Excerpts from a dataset
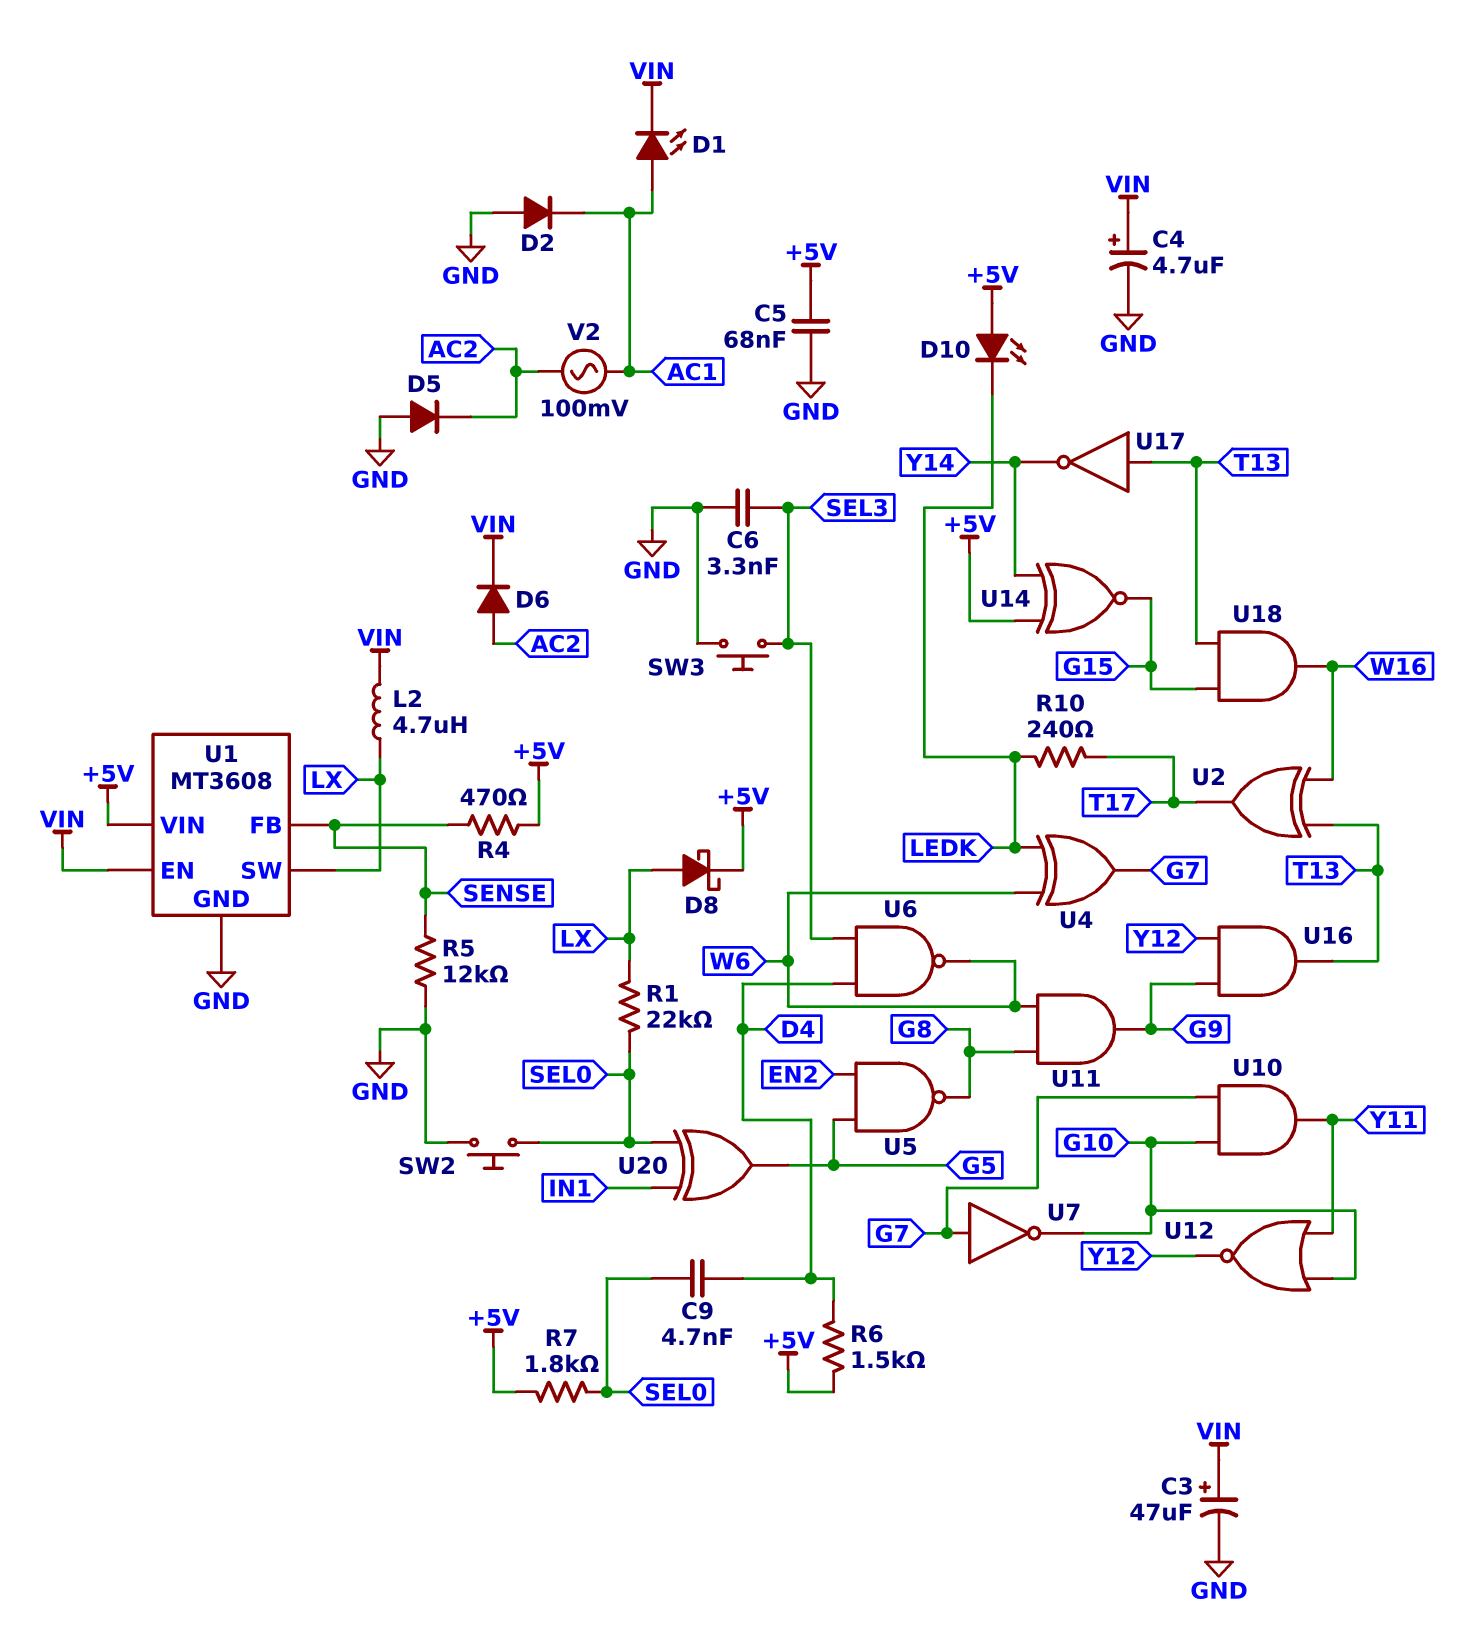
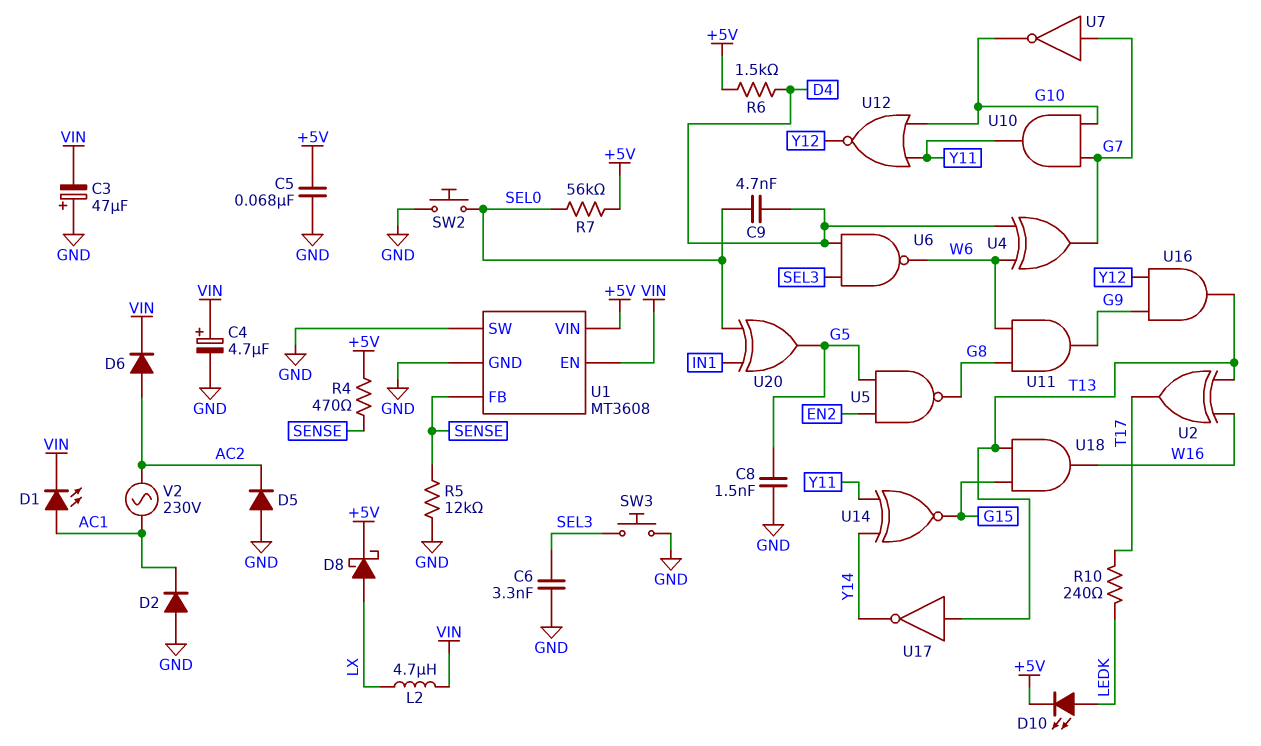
C3: 47uF (plus VIN, minus GND) -> 47uF (plus GND, minus VIN)
C8: none -> 1.5nF (G5, GND)
D10: LED (A +5V, K LEDK) -> LED (A LEDK, K +5V)
R1: 22k (LX, SEL0) -> none
R7: 1.8k (+5V, SEL0) -> 56k (+5V, SEL0)
U1 pin SW: LX -> GND
U4: XOR (in LEDK, in W6, out G7) -> XOR (in D4, in W6, out G7)
U14: XNOR (in +5V, in Y14, out G15) -> XNOR (in Y11, in Y14, out G15)
V2: AC 100mV (AC1, AC2) -> AC 230V (AC1, AC2)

## INSTRUCTIONS FOR THE TASK:
Write out exactly the lines from the line holding "U4: XOR (in" through the last line of the data, and nothing besides those lines.

## ANSWER AREA:
U4: XOR (in LEDK, in W6, out G7) -> XOR (in D4, in W6, out G7)
U14: XNOR (in +5V, in Y14, out G15) -> XNOR (in Y11, in Y14, out G15)
V2: AC 100mV (AC1, AC2) -> AC 230V (AC1, AC2)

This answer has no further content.